→ Problem requirements
In the entries that follow, the lines from the one with "SP3: speaker 32R" through the one with "U1 pin VIN: NET4 -> 3V3" are the ones to write out, exactly and with both ends included. Nothing else should appear.

Provided data Block Start

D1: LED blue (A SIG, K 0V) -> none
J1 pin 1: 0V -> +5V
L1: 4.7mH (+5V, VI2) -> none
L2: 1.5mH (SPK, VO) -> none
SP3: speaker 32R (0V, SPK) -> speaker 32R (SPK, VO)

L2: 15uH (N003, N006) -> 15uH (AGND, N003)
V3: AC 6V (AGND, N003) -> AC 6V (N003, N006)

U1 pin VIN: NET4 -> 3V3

Provided data Block End
Provided data Block Start

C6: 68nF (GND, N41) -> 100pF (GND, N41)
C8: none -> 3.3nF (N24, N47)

Provided data Block End

→ Finished exercise
SP3: speaker 32R (0V, SPK) -> speaker 32R (SPK, VO)

L2: 15uH (N003, N006) -> 15uH (AGND, N003)
V3: AC 6V (AGND, N003) -> AC 6V (N003, N006)

U1 pin VIN: NET4 -> 3V3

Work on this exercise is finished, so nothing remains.